[Revision tracking records]
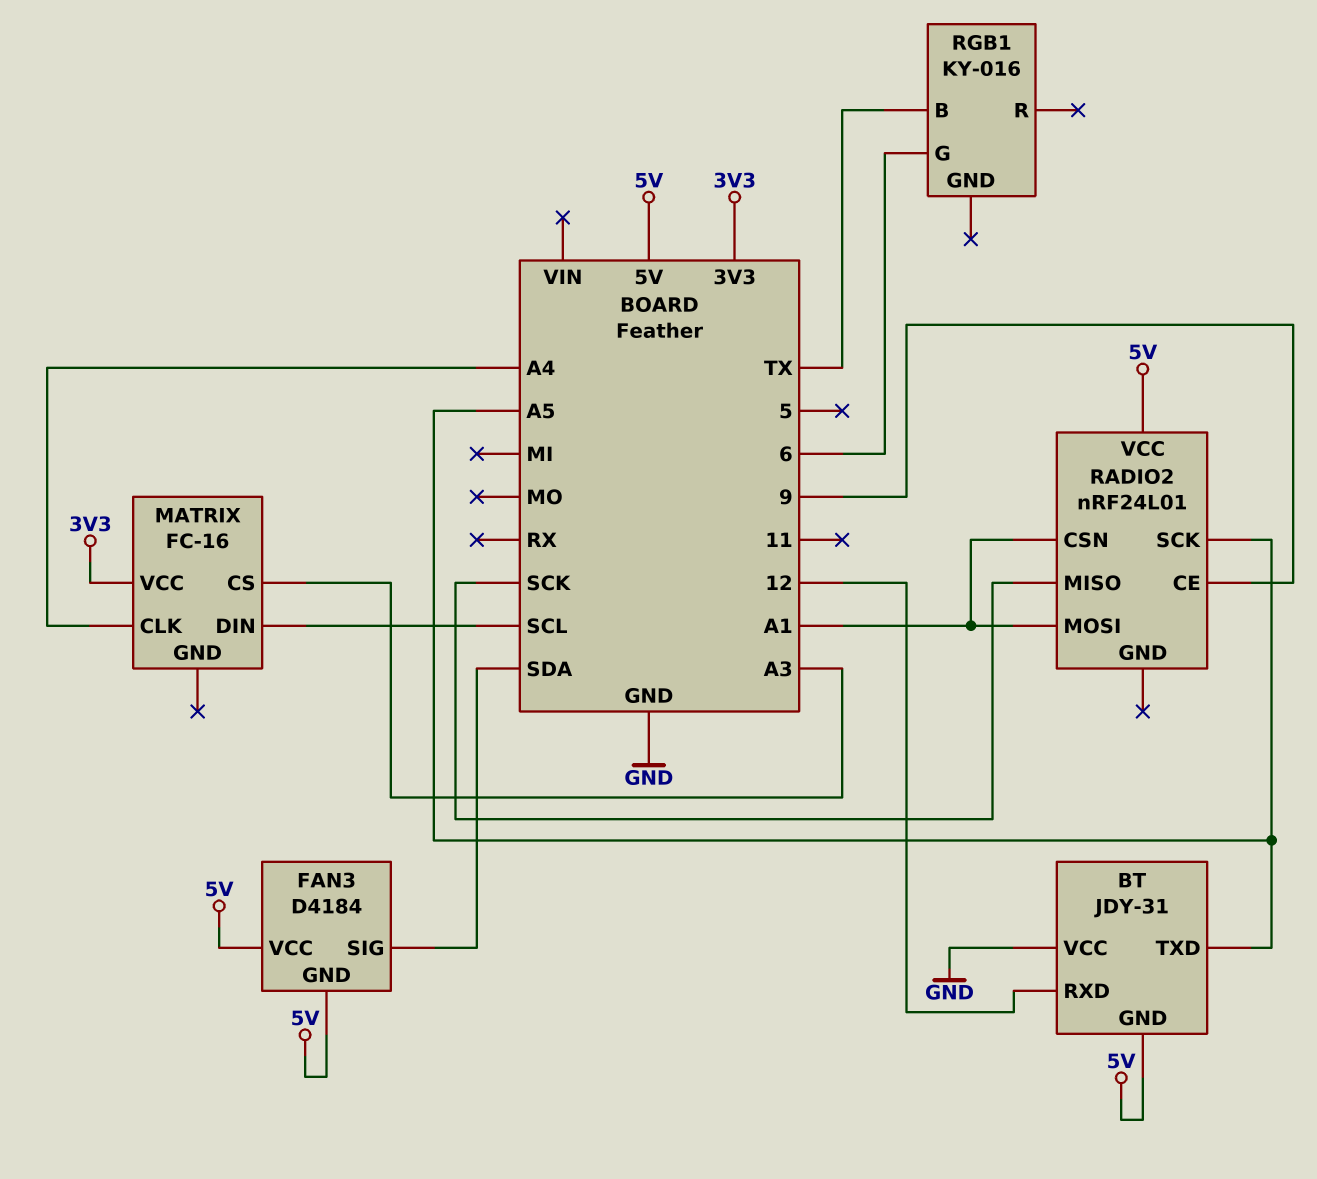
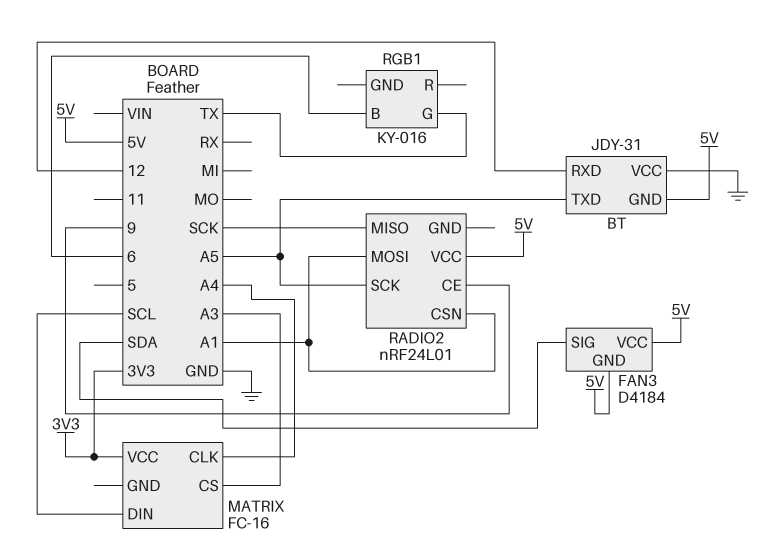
RGB1 pin B: TX -> 6
RGB1 pin G: 6 -> TX

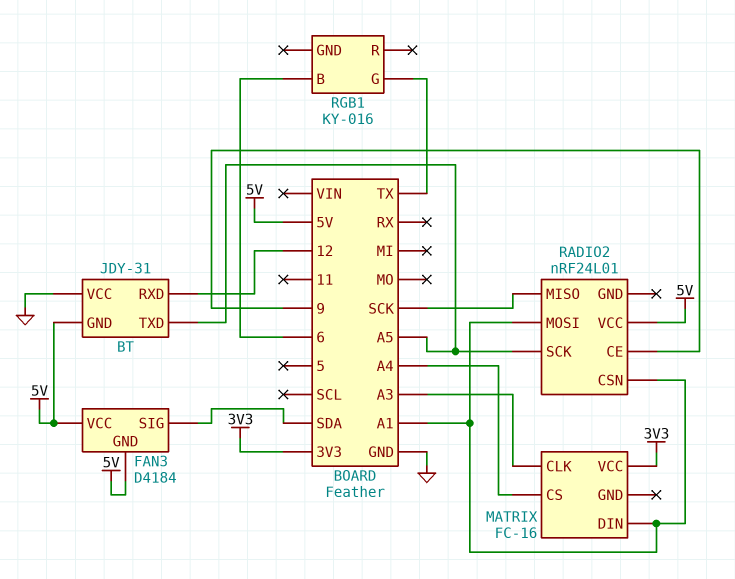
MATRIX pin CLK: A4 -> A3
MATRIX pin CS: A3 -> A4
MATRIX pin DIN: SCL -> A1

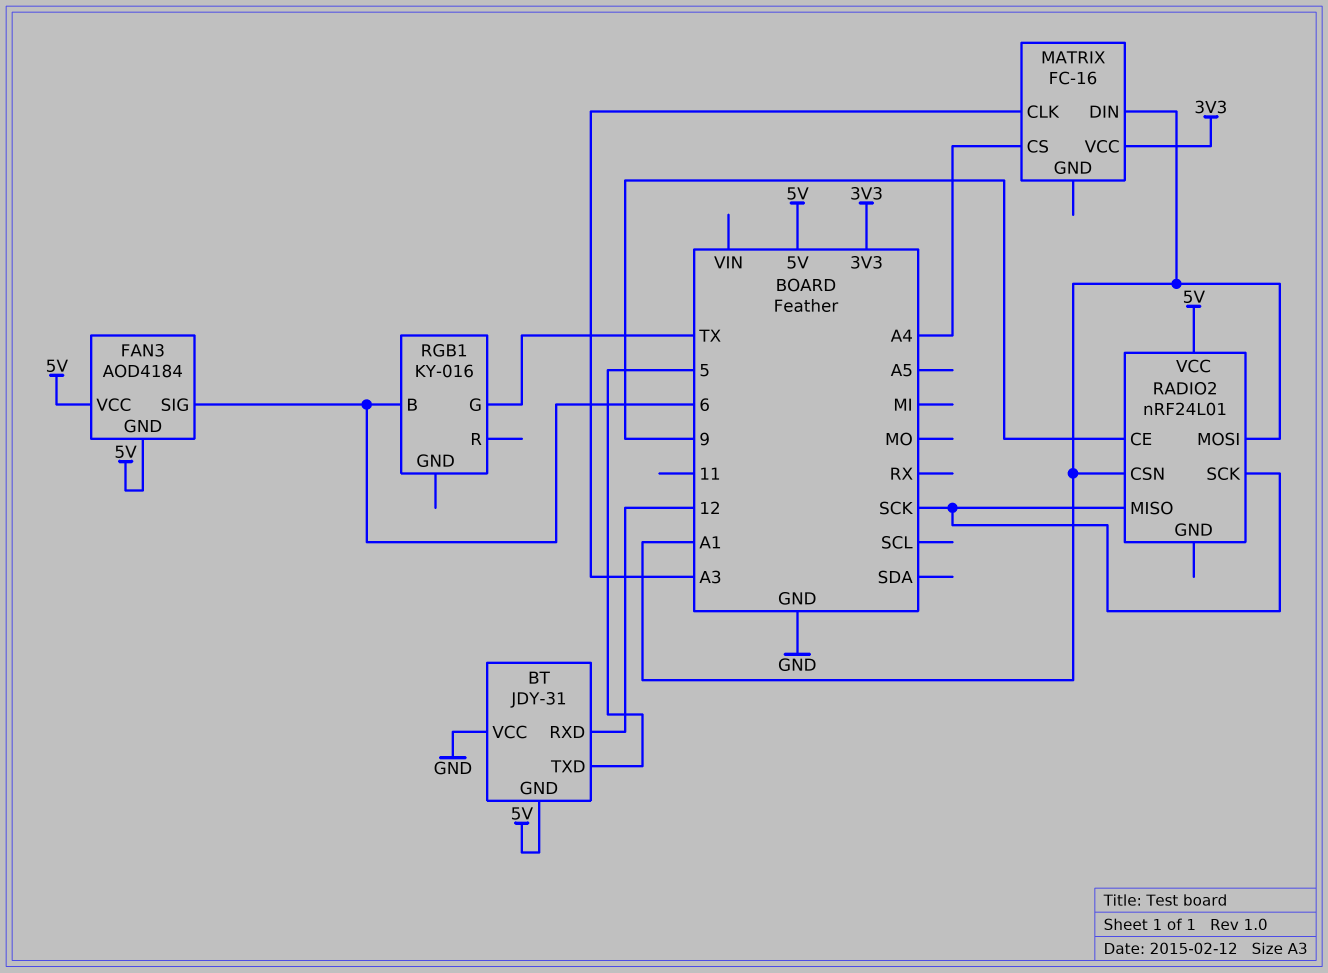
BT pin TXD: A5 -> 5
FAN3: D4184 -> AOD4184
FAN3 pin SIG: SDA -> 6
RADIO2 pin SCK: A5 -> SCK

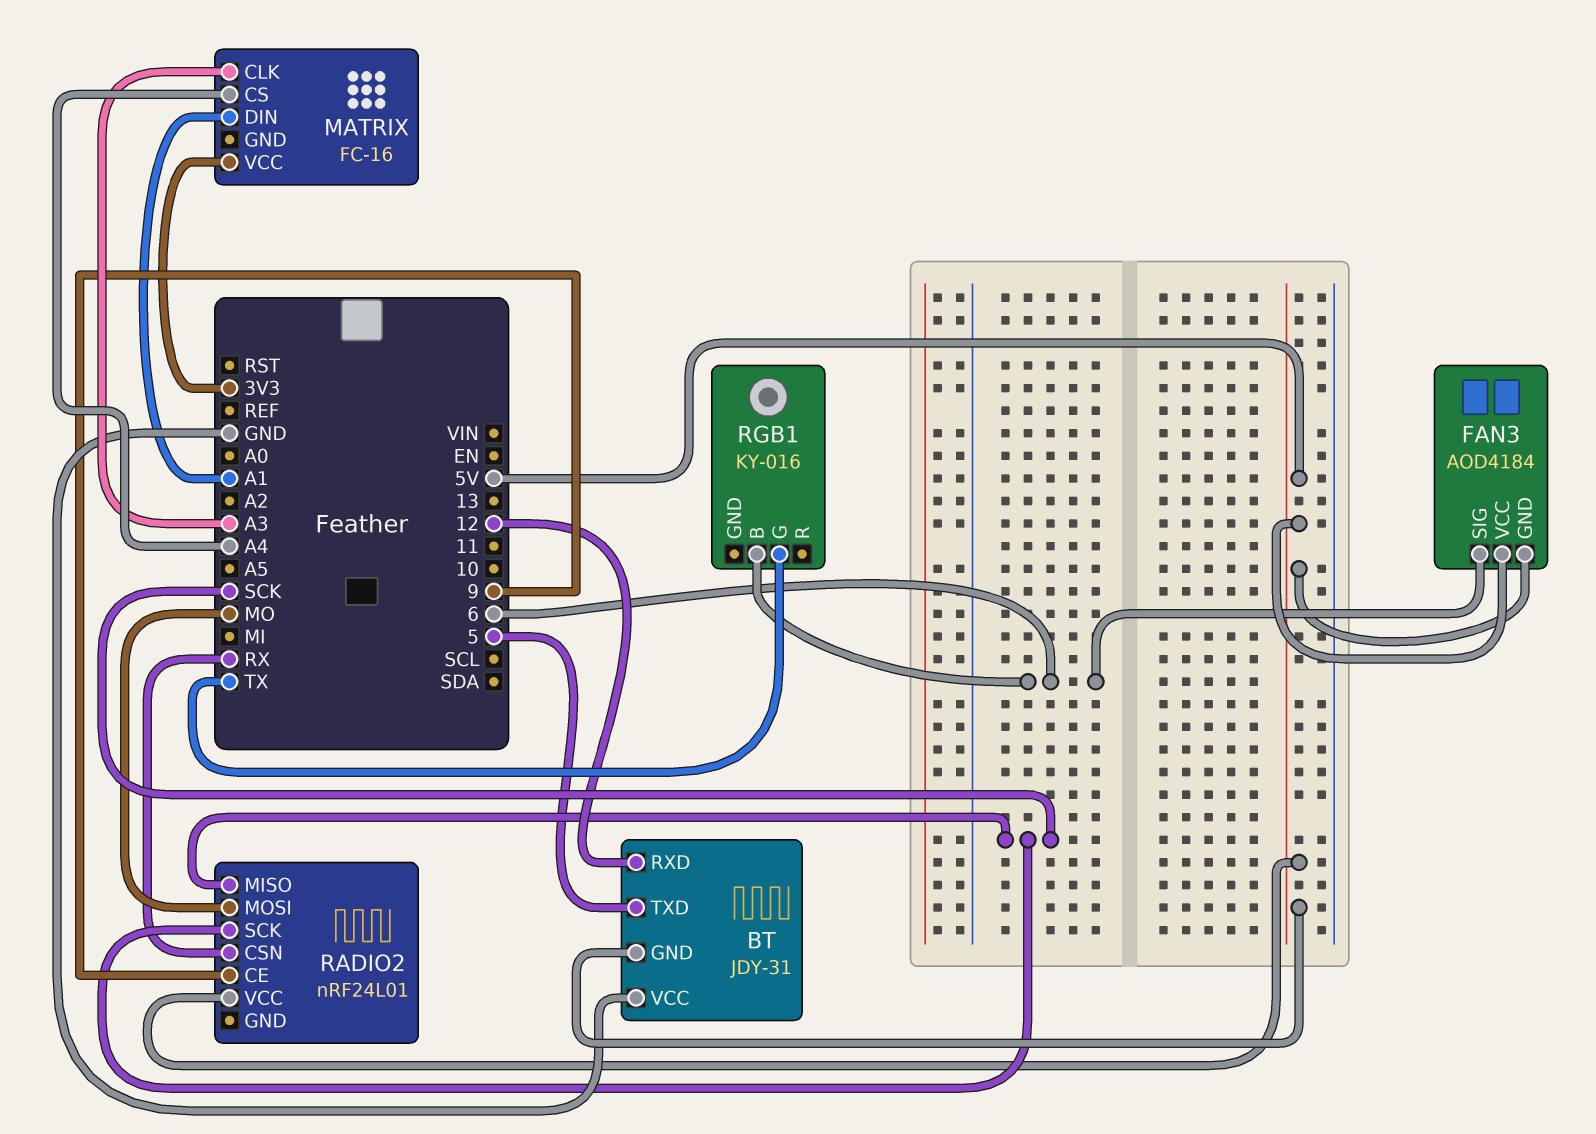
RADIO2 pin CSN: A1 -> RX
RADIO2 pin MOSI: A1 -> MO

- TASK INSTRUCTIONS
With pictures left out, transcribe each line from the one containing "FAN3: D4184 -> AOD4184" through the end of the data, both ends included.

- YOUR RESPONSE
FAN3: D4184 -> AOD4184
FAN3 pin SIG: SDA -> 6
RADIO2 pin SCK: A5 -> SCK

RADIO2 pin CSN: A1 -> RX
RADIO2 pin MOSI: A1 -> MO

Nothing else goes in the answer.